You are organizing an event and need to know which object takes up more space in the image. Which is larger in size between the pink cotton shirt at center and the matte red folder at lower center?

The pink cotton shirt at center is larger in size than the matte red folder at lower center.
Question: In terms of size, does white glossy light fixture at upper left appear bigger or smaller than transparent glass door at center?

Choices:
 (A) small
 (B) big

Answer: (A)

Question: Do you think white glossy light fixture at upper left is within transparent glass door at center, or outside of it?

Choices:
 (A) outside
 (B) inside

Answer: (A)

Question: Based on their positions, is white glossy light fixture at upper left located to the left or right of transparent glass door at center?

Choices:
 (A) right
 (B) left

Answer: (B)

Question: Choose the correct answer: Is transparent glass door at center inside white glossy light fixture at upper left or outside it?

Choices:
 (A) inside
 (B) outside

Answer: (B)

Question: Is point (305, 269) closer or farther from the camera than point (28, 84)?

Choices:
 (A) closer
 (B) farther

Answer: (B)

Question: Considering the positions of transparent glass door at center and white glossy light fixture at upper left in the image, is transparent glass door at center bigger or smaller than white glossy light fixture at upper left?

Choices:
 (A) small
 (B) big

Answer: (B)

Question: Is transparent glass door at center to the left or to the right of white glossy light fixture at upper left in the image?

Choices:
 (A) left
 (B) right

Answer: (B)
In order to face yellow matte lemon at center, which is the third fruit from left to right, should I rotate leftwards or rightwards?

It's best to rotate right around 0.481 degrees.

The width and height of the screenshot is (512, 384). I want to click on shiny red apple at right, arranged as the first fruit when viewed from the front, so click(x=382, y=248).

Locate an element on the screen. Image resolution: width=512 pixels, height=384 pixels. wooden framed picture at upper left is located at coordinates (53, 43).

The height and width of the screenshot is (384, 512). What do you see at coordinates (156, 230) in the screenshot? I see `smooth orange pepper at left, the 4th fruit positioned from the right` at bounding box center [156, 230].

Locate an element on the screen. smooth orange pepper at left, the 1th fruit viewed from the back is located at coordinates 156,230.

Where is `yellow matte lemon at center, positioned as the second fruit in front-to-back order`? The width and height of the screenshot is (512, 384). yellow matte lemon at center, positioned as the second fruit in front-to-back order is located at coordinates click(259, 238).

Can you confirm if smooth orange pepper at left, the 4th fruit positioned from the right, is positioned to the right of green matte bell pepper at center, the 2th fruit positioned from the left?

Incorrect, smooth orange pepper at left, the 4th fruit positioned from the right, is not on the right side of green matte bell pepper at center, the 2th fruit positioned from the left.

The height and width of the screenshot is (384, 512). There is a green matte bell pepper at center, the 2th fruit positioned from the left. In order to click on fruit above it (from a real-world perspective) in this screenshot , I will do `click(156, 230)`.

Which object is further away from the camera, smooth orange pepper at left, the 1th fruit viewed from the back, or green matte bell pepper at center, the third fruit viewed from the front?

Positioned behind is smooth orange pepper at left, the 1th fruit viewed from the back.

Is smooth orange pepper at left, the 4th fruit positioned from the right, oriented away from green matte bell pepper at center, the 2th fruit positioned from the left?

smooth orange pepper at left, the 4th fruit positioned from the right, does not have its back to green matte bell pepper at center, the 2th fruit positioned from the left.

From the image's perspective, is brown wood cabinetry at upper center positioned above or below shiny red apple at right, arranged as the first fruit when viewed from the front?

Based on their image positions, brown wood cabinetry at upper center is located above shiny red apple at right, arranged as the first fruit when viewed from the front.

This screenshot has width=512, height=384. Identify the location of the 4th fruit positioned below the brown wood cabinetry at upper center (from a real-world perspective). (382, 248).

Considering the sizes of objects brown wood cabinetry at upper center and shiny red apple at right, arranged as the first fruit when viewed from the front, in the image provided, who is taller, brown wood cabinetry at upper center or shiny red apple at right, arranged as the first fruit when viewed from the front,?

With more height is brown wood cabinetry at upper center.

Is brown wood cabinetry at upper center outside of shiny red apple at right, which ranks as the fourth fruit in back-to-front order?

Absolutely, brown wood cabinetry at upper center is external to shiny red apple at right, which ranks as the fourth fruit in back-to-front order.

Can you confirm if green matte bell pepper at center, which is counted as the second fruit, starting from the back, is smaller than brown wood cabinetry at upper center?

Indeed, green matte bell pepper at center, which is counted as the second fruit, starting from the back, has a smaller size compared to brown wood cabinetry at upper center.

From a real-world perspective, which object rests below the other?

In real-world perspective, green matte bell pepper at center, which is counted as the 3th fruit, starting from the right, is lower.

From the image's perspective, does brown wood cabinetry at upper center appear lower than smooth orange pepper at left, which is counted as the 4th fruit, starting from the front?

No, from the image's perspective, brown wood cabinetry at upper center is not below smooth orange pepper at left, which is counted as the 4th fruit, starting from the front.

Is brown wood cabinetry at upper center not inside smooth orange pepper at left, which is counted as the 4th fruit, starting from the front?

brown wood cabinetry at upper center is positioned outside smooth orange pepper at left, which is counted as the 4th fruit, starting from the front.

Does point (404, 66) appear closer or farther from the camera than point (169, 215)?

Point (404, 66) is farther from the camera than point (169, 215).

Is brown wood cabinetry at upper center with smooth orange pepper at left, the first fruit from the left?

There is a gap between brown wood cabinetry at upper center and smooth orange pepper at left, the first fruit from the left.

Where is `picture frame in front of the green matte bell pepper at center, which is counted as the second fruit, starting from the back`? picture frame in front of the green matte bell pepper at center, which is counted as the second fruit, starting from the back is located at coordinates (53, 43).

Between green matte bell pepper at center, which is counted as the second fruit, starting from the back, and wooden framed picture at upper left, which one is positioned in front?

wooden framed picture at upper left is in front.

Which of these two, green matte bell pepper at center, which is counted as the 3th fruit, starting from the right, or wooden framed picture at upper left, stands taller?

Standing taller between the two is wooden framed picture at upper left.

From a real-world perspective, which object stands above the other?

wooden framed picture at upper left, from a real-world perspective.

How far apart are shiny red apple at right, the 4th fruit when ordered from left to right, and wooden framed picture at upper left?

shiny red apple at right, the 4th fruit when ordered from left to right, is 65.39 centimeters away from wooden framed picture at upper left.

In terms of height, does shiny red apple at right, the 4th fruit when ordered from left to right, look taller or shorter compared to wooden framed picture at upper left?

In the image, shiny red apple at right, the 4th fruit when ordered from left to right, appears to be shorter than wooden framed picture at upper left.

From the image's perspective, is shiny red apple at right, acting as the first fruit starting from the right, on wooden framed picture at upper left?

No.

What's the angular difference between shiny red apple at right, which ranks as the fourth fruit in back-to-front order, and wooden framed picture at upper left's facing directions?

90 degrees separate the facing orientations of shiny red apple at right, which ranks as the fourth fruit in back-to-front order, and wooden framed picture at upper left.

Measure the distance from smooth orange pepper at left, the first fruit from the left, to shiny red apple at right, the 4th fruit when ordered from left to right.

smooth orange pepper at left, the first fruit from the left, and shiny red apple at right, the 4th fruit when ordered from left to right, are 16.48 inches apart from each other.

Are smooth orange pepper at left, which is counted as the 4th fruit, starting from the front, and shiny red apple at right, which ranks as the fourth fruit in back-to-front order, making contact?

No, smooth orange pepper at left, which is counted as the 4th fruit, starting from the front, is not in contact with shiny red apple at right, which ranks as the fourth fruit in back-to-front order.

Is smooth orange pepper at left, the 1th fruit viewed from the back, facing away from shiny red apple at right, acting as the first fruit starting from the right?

..............................

### [Task to carry out]
Please copy out every line of the records that contains the string "shorter", with case counting.

### [Output of the exercise]
In terms of height, does shiny red apple at right, the 4th fruit when ordered from left to right, look taller or shorter compared to wooden framed picture at upper left?
In the image, shiny red apple at right, the 4th fruit when ordered from left to right, appears to be shorter than wooden framed picture at upper left.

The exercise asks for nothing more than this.